*Data records:*
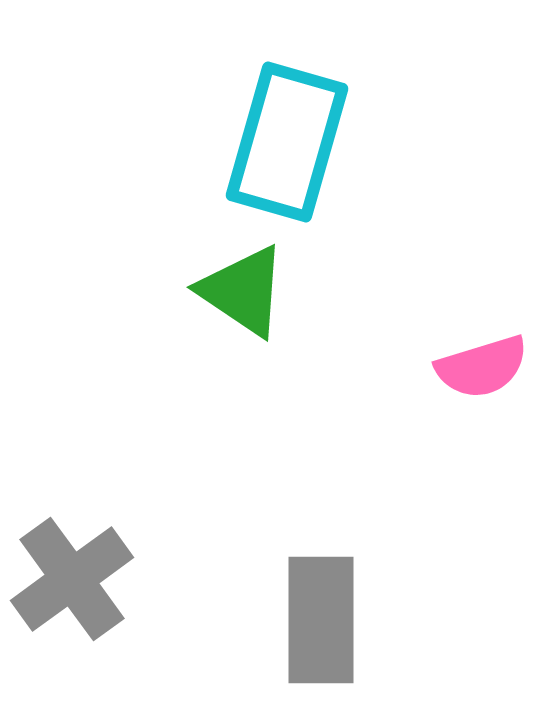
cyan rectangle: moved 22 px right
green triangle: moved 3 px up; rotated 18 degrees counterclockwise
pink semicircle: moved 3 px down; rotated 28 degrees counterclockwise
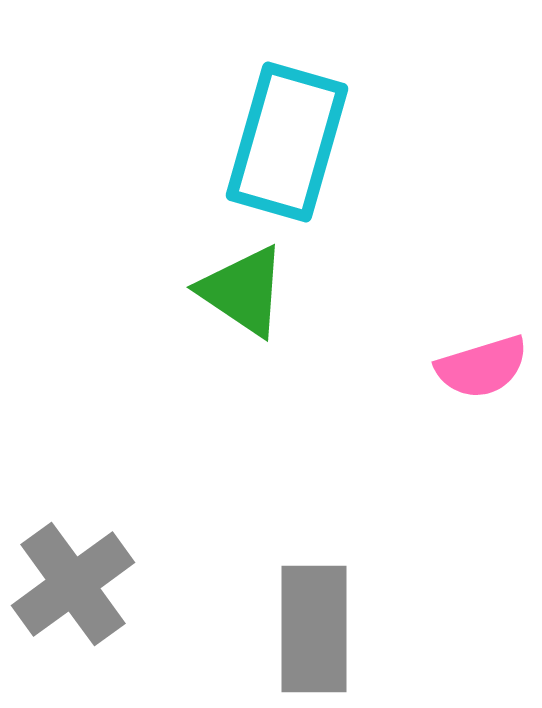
gray cross: moved 1 px right, 5 px down
gray rectangle: moved 7 px left, 9 px down
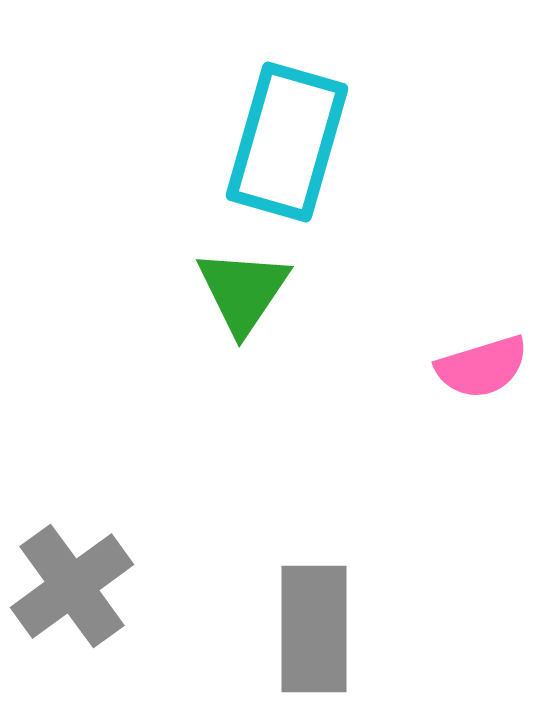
green triangle: rotated 30 degrees clockwise
gray cross: moved 1 px left, 2 px down
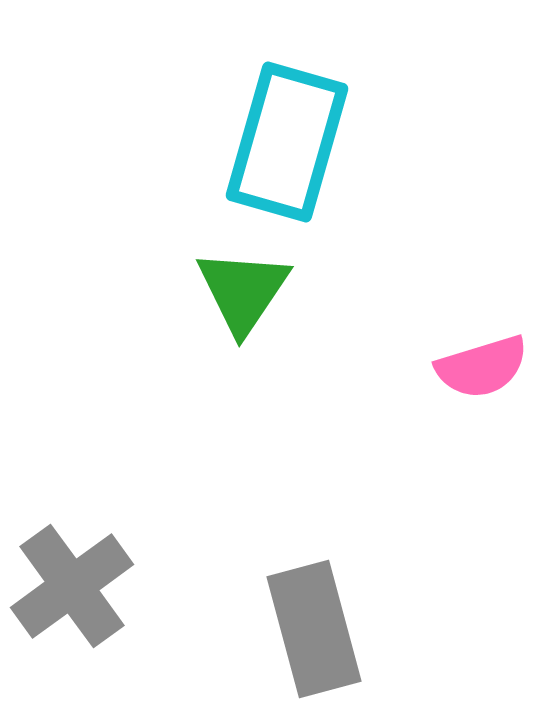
gray rectangle: rotated 15 degrees counterclockwise
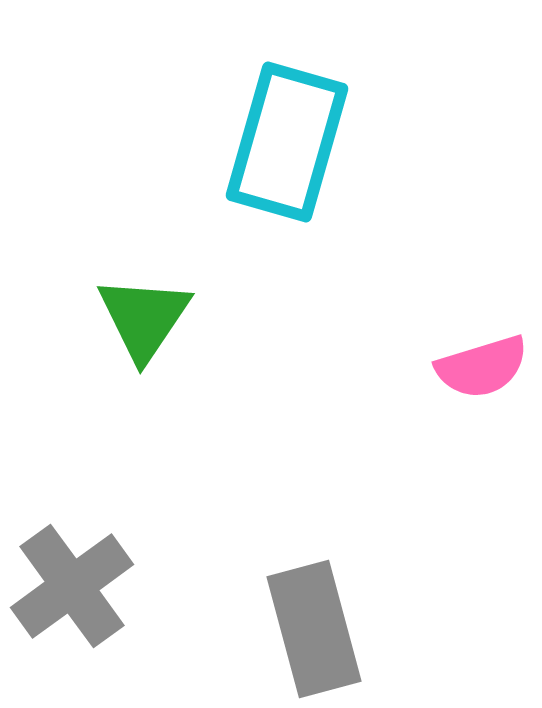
green triangle: moved 99 px left, 27 px down
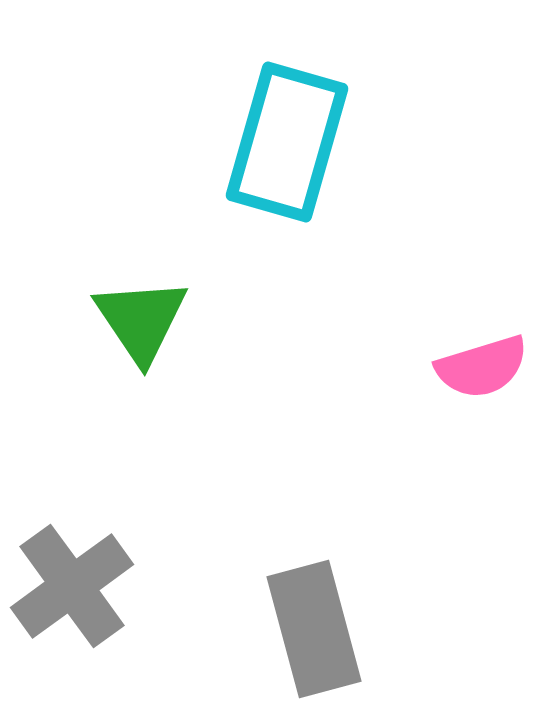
green triangle: moved 3 px left, 2 px down; rotated 8 degrees counterclockwise
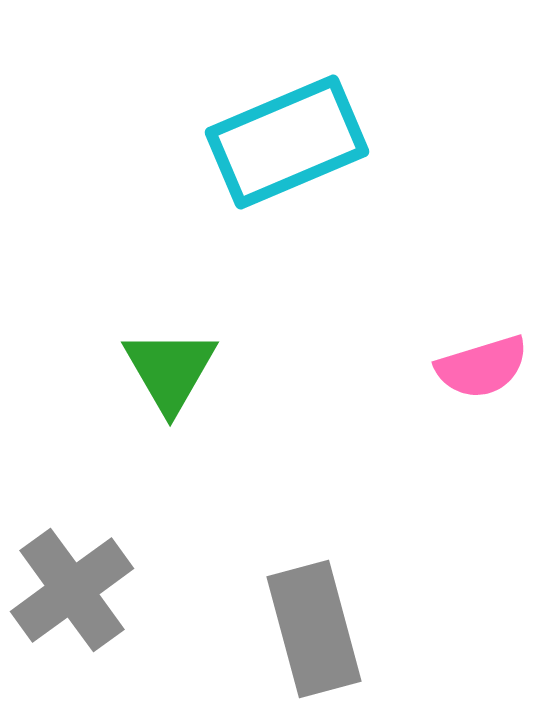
cyan rectangle: rotated 51 degrees clockwise
green triangle: moved 29 px right, 50 px down; rotated 4 degrees clockwise
gray cross: moved 4 px down
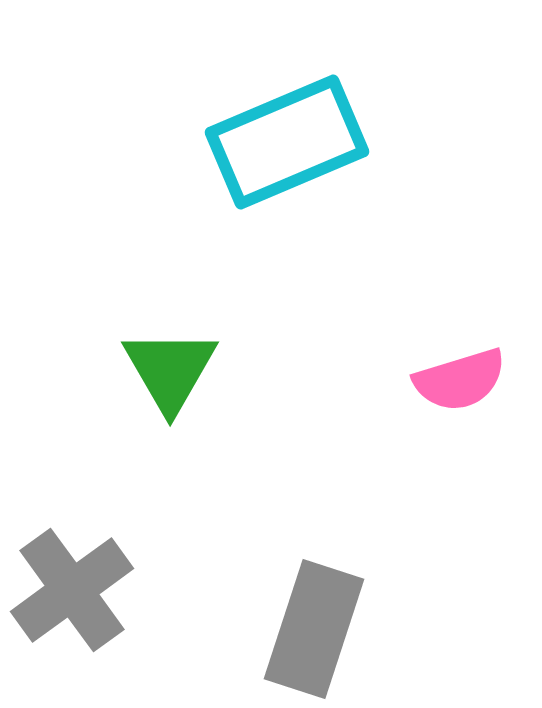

*WORK TO COMPLETE:* Output every line of the entries above verbatim, leaving out the pictures.

*FULL RESPONSE:*
cyan rectangle: moved 22 px right
green triangle: moved 3 px up; rotated 18 degrees counterclockwise
pink semicircle: moved 3 px down; rotated 28 degrees counterclockwise
gray cross: moved 1 px right, 5 px down
gray rectangle: moved 7 px left, 9 px down
green triangle: rotated 30 degrees clockwise
gray cross: moved 1 px left, 2 px down
gray rectangle: rotated 15 degrees counterclockwise
green triangle: moved 99 px left, 27 px down
green triangle: moved 3 px left, 2 px down; rotated 8 degrees counterclockwise
cyan rectangle: rotated 51 degrees clockwise
green triangle: moved 29 px right, 50 px down; rotated 4 degrees clockwise
gray cross: moved 4 px down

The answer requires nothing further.